[[ PROVIDED DATA, beginning ]]

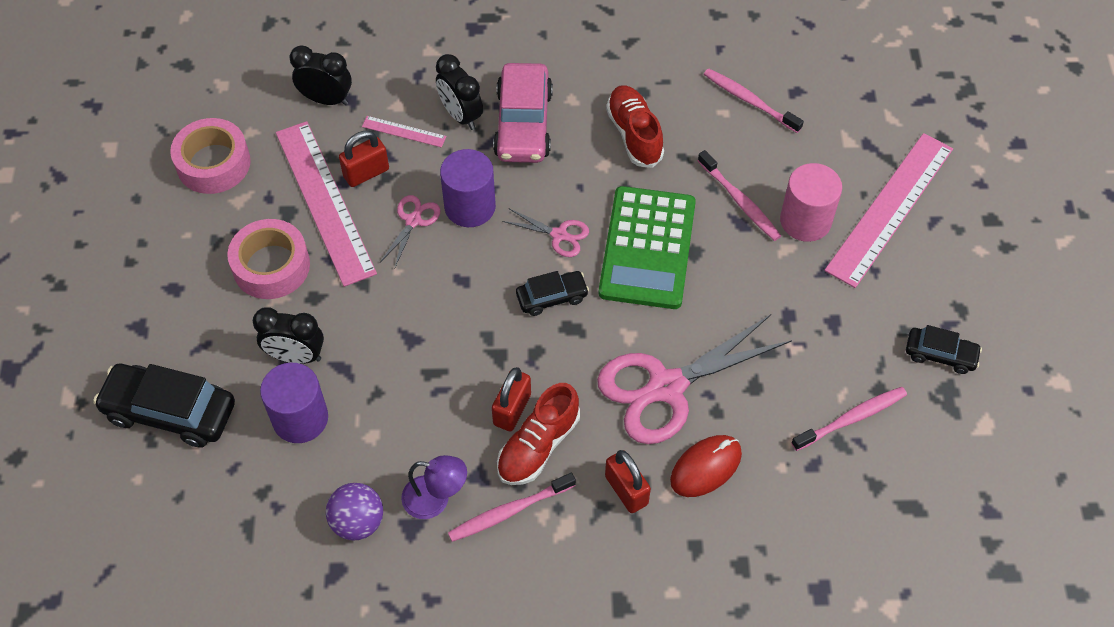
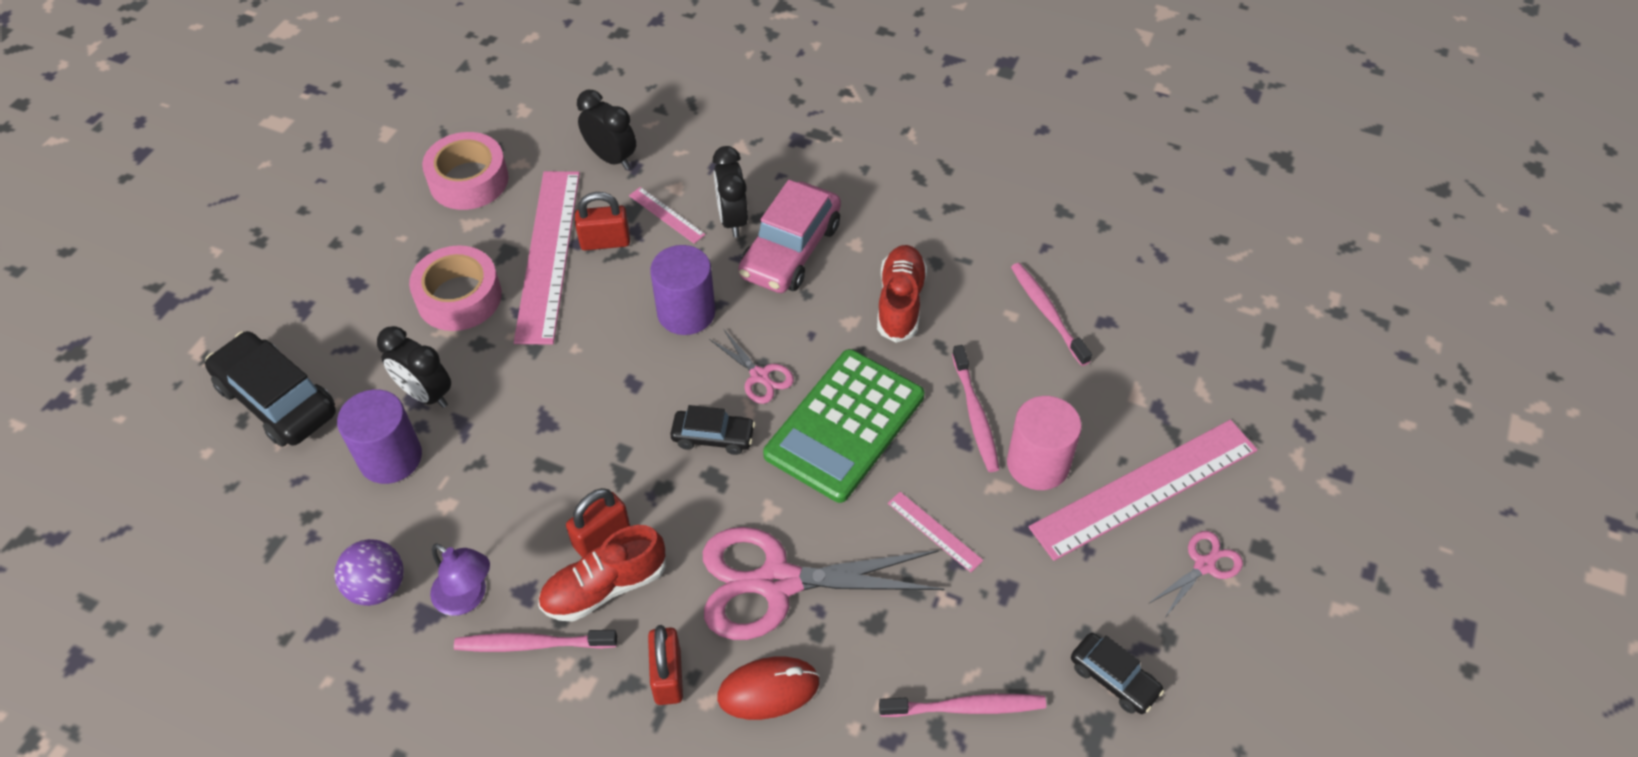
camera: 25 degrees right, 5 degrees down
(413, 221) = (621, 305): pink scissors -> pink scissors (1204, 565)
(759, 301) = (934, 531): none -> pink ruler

[[ PROVIDED DATA, end ]]
[[ PROVIDED DATA, beginning ]]

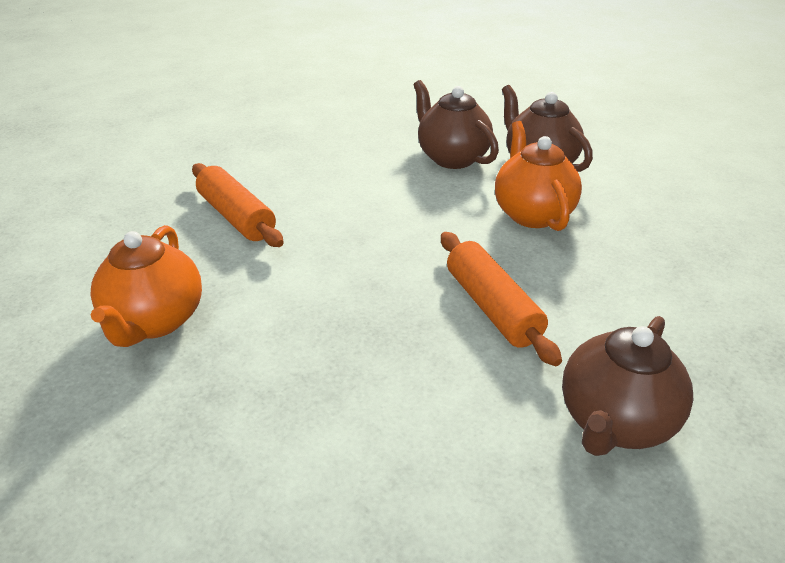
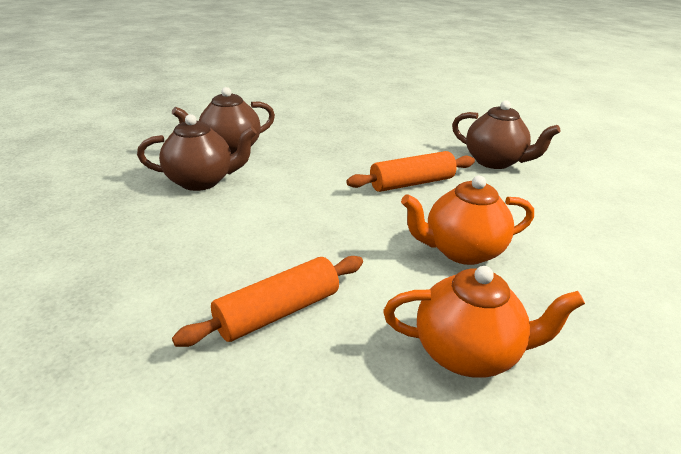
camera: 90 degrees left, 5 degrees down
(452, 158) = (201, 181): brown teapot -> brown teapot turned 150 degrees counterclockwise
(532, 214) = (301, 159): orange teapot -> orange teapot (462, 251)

[[ PROVIDED DATA, end ]]

— ACTIVITY —
Please output the lines of the listing above that fall in the stretch from the one with "camera: 25 degrees right, 5 degrees down" through the one with "(759, 301) = (934, 531): none -> pink ruler", exactly and only those.

— WRITTEN ANSWER —
camera: 25 degrees right, 5 degrees down
(413, 221) = (621, 305): pink scissors -> pink scissors (1204, 565)
(759, 301) = (934, 531): none -> pink ruler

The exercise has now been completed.